Work instruction — Each entry below must be repeated exactly, with pictures left out.
....
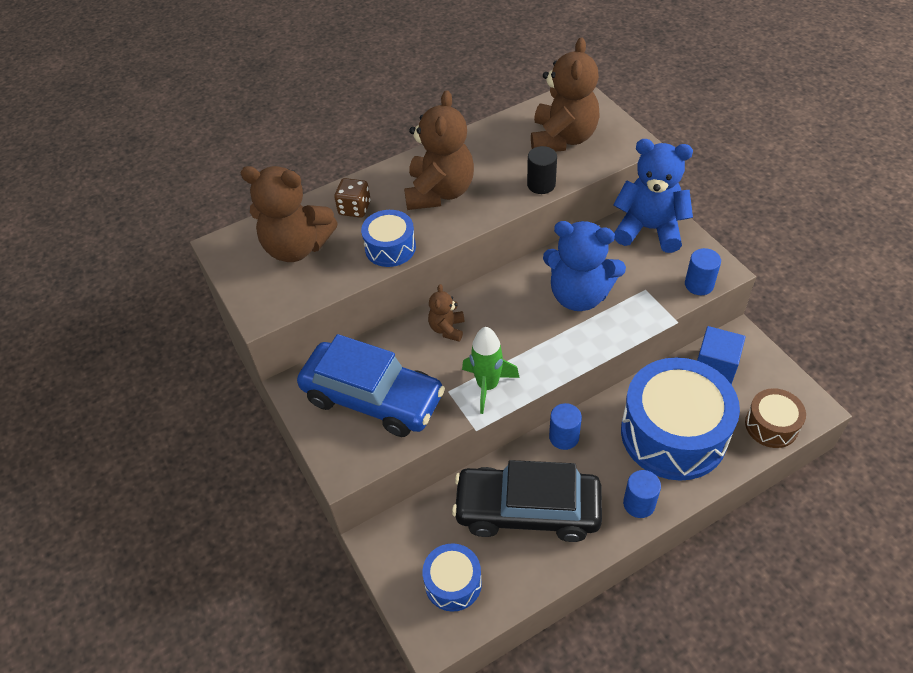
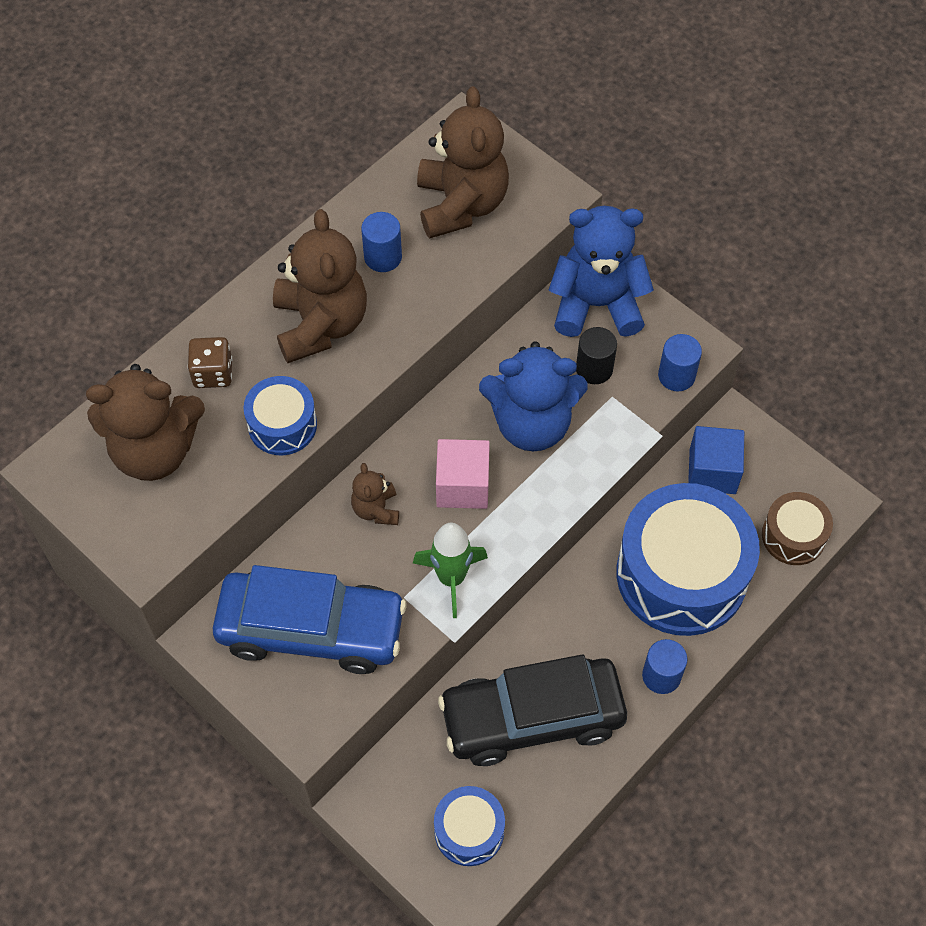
camera: 20 degrees left, 10 degrees up
black cylinder [527,146,557,194] -> black cylinder moved to [576,327,617,384]
blue cylinder [549,403,582,450] -> blue cylinder moved to [361,212,402,272]
none -> pink cube [436,439,490,509]

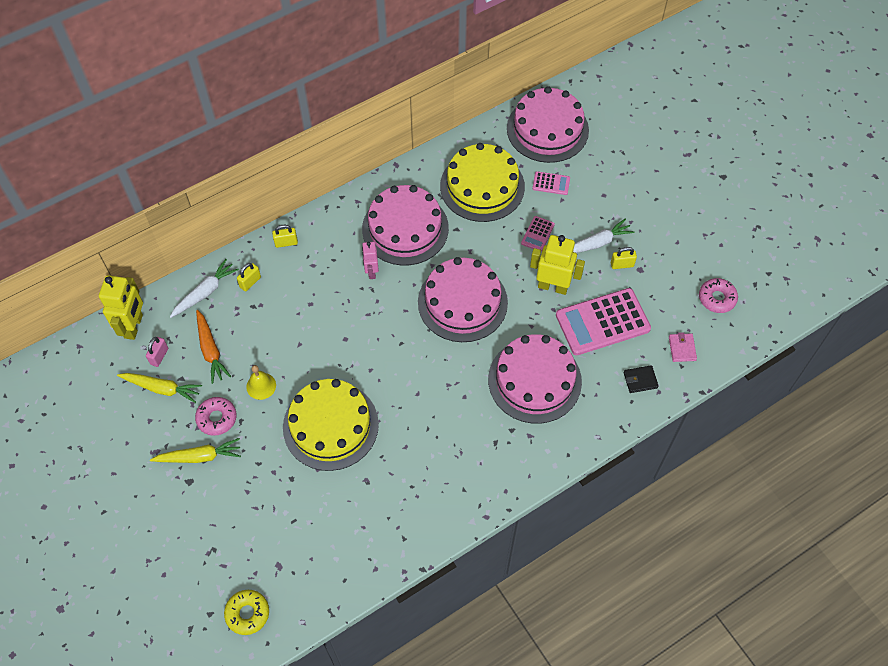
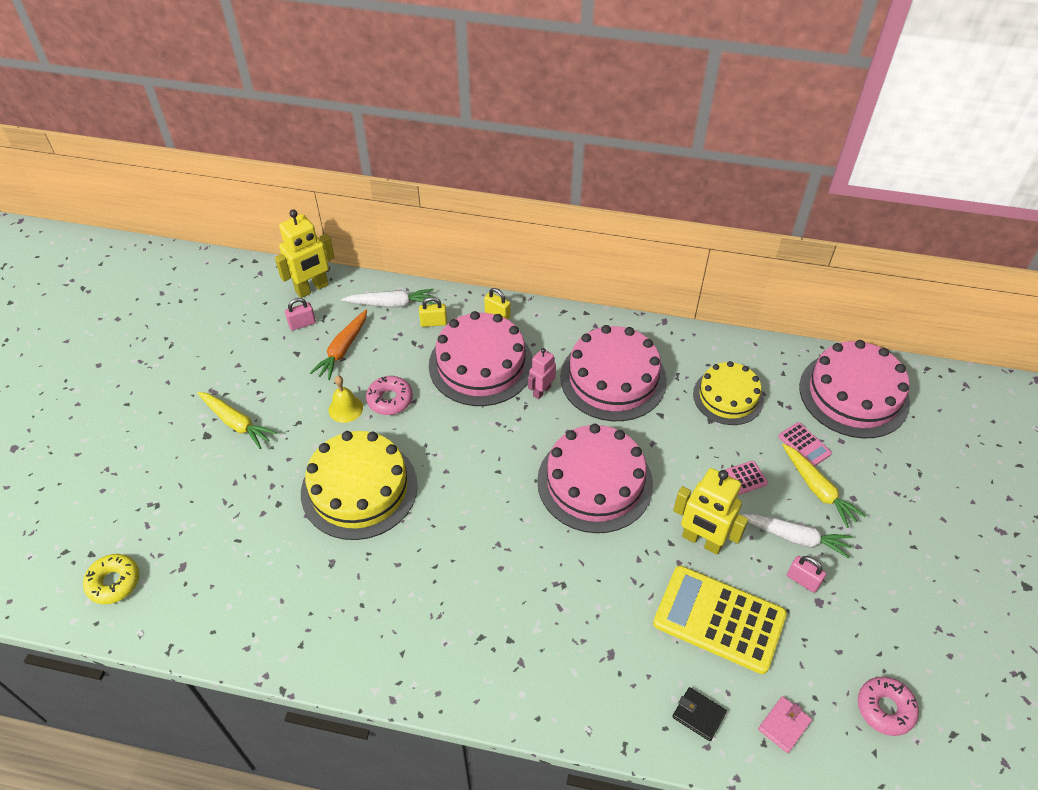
camera: 45 degrees right, 10 degrees down
yellow carrot [117,373,202,403] -> yellow carrot moved to [782,444,866,528]
pink donut [195,397,236,436] -> pink donut moved to [366,376,413,415]
yellow cake [440,143,525,222] -> yellow cake [693,361,764,425], size x0.65
pink cake [488,334,582,424] -> pink cake moved to [429,311,533,406]
yellow robot [530,235,585,295] -> yellow robot turned 150 degrees clockwise [673,468,749,555]
pink calculator [556,288,651,355] -> yellow calculator [653,566,787,674]
yellow padlock [611,247,637,269] -> pink padlock [787,556,826,593]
....
Result of the task —
camera: 20 degrees left, 10 degrees up
black cylinder [527,146,557,194] -> black cylinder moved to [576,327,617,384]
blue cylinder [549,403,582,450] -> blue cylinder moved to [361,212,402,272]
none -> pink cube [436,439,490,509]

camera: 45 degrees right, 10 degrees down
yellow carrot [117,373,202,403] -> yellow carrot moved to [782,444,866,528]
pink donut [195,397,236,436] -> pink donut moved to [366,376,413,415]
yellow cake [440,143,525,222] -> yellow cake [693,361,764,425], size x0.65
pink cake [488,334,582,424] -> pink cake moved to [429,311,533,406]
yellow robot [530,235,585,295] -> yellow robot turned 150 degrees clockwise [673,468,749,555]
pink calculator [556,288,651,355] -> yellow calculator [653,566,787,674]
yellow padlock [611,247,637,269] -> pink padlock [787,556,826,593]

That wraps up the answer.